--- Records shown ---

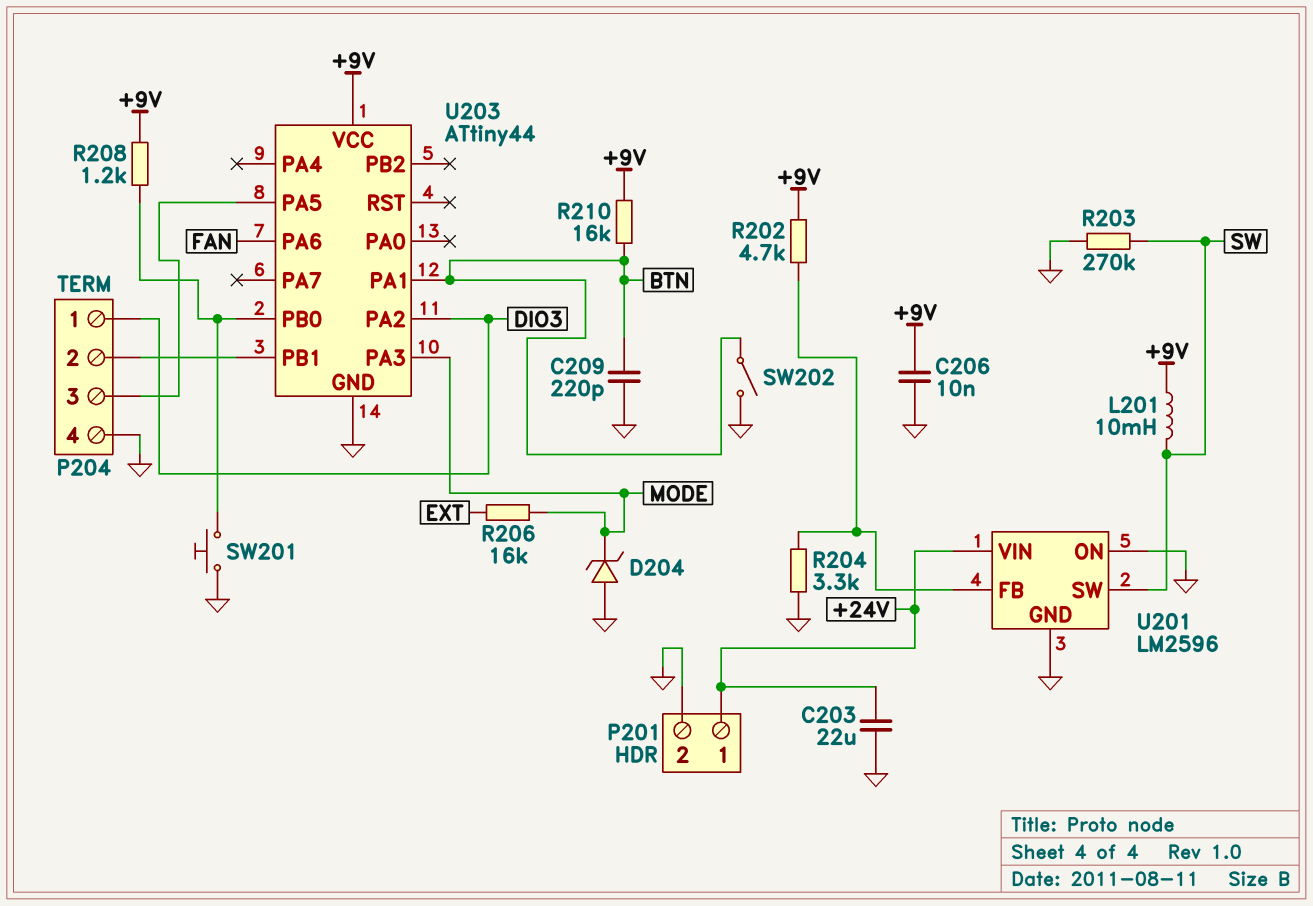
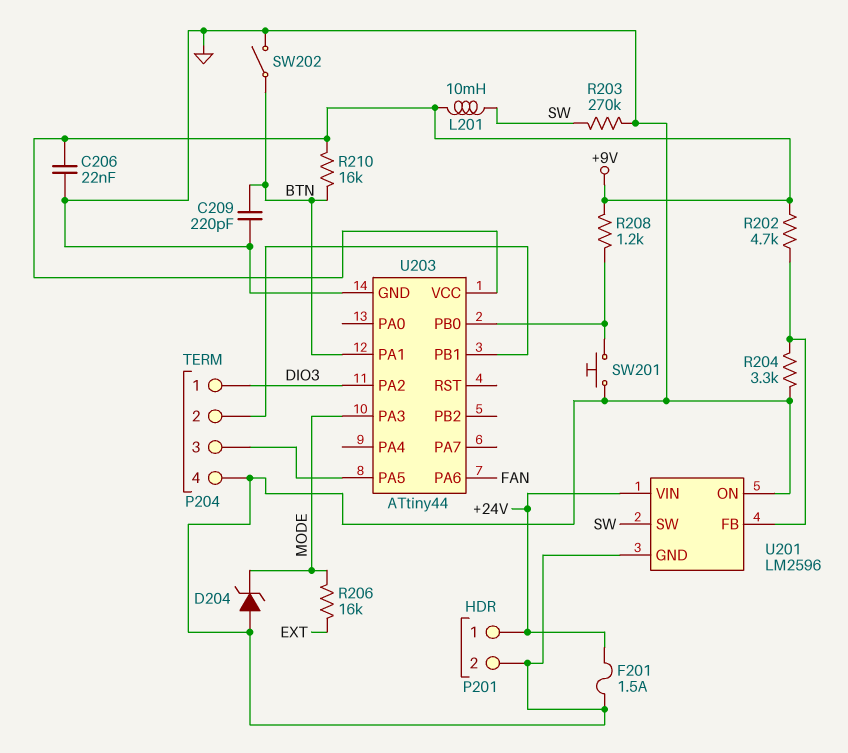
C203: 22uF (+24V, GND) -> none
C206: 10nF (+9V, GND) -> 22nF (+9V, GND)
F201: none -> 1.5A (+24V, GND)

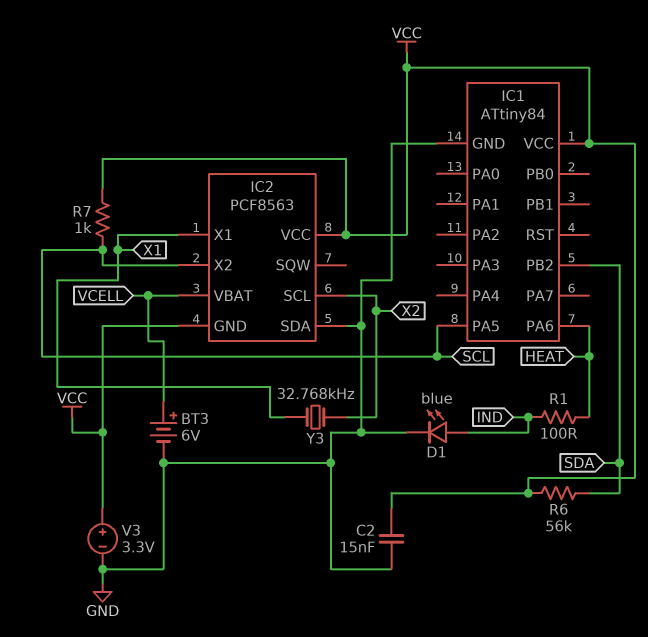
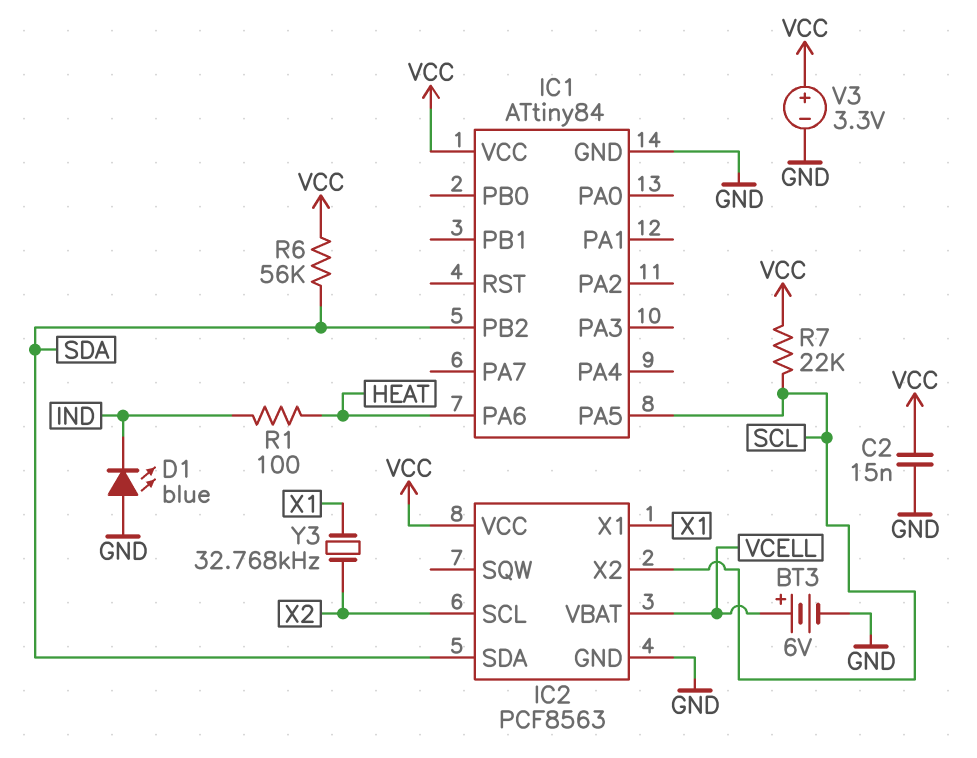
D1: LED blue (A IND, K GND) -> LED blue (A GND, K IND)
IC2 pin GND: VCC -> GND
IC2 pin SDA: GND -> SDA
R7: 1k (SCL, VCC) -> 22k (SCL, VCC)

---

* [What the exercise asks]: Set down all of the data word for word; no pictures belong in it.

* [Answer to the exercise]:
C203: 22uF (+24V, GND) -> none
C206: 10nF (+9V, GND) -> 22nF (+9V, GND)
F201: none -> 1.5A (+24V, GND)

D1: LED blue (A IND, K GND) -> LED blue (A GND, K IND)
IC2 pin GND: VCC -> GND
IC2 pin SDA: GND -> SDA
R7: 1k (SCL, VCC) -> 22k (SCL, VCC)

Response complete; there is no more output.